Spatial object tracking data
Content starts

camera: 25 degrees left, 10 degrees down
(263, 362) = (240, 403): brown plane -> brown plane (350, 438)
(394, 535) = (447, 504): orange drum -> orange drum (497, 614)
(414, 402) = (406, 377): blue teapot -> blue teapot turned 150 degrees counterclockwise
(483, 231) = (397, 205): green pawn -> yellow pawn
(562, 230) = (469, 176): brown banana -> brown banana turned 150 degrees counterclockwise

Content ends

## GOAL OF THE EXERCISE
Without changing a single character, repeat each record.

## RESPONSE
camera: 25 degrees left, 10 degrees down
(263, 362) = (240, 403): brown plane -> brown plane (350, 438)
(394, 535) = (447, 504): orange drum -> orange drum (497, 614)
(414, 402) = (406, 377): blue teapot -> blue teapot turned 150 degrees counterclockwise
(483, 231) = (397, 205): green pawn -> yellow pawn
(562, 230) = (469, 176): brown banana -> brown banana turned 150 degrees counterclockwise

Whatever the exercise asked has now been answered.